» **Given information**:
★ ★ ★ ★ ★

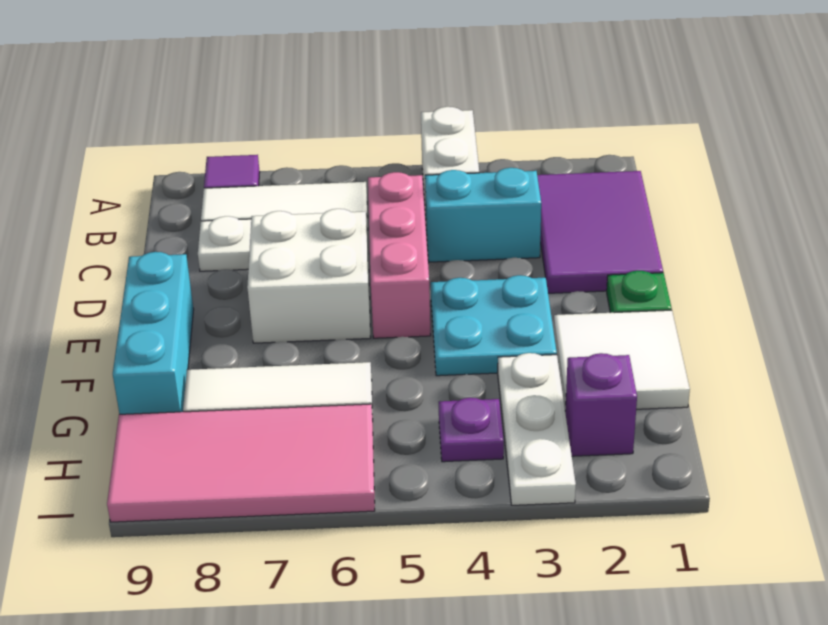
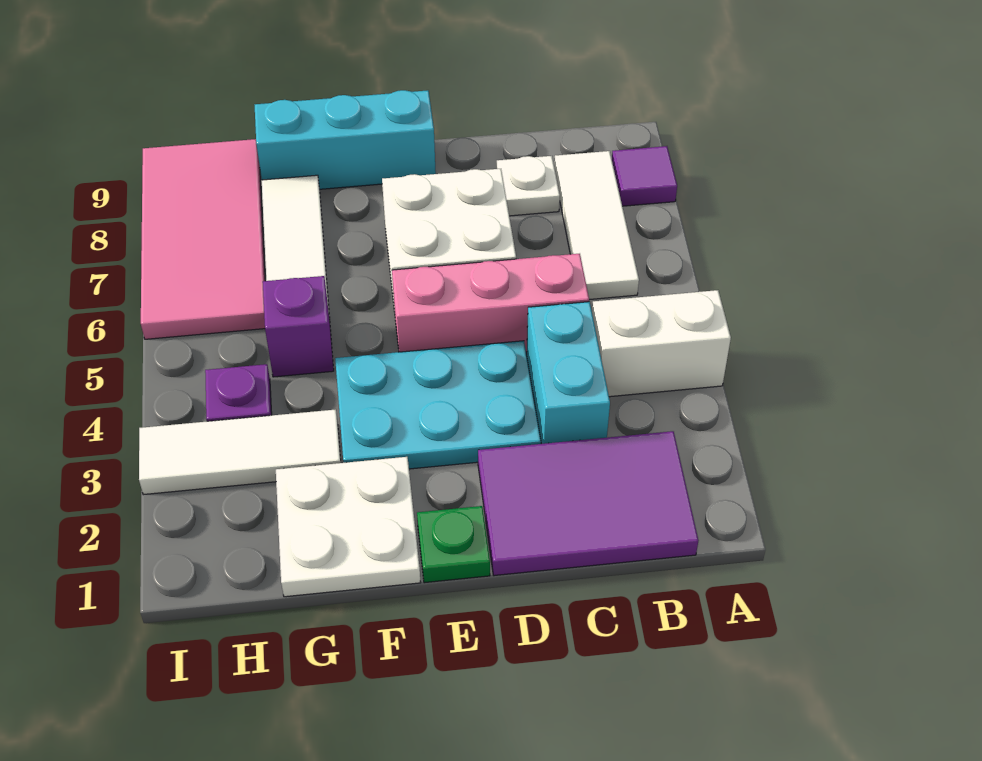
cyan plate E3:F4 level 1 -> cyan plate D3:F4 level 1
white tile F1:G2 level 1 -> white plate F1:G2 level 1
white plate G3:I3 level 1 -> white tile G3:I3 level 1
purple brick H2 level 1 -> purple brick G5 level 1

★ ★ ★ ★ ★

» **Your instructions**:
Once the pictures are set aside, give the listing again word for word.

» **Response below**:
cyan plate E3:F4 level 1 -> cyan plate D3:F4 level 1
white tile F1:G2 level 1 -> white plate F1:G2 level 1
white plate G3:I3 level 1 -> white tile G3:I3 level 1
purple brick H2 level 1 -> purple brick G5 level 1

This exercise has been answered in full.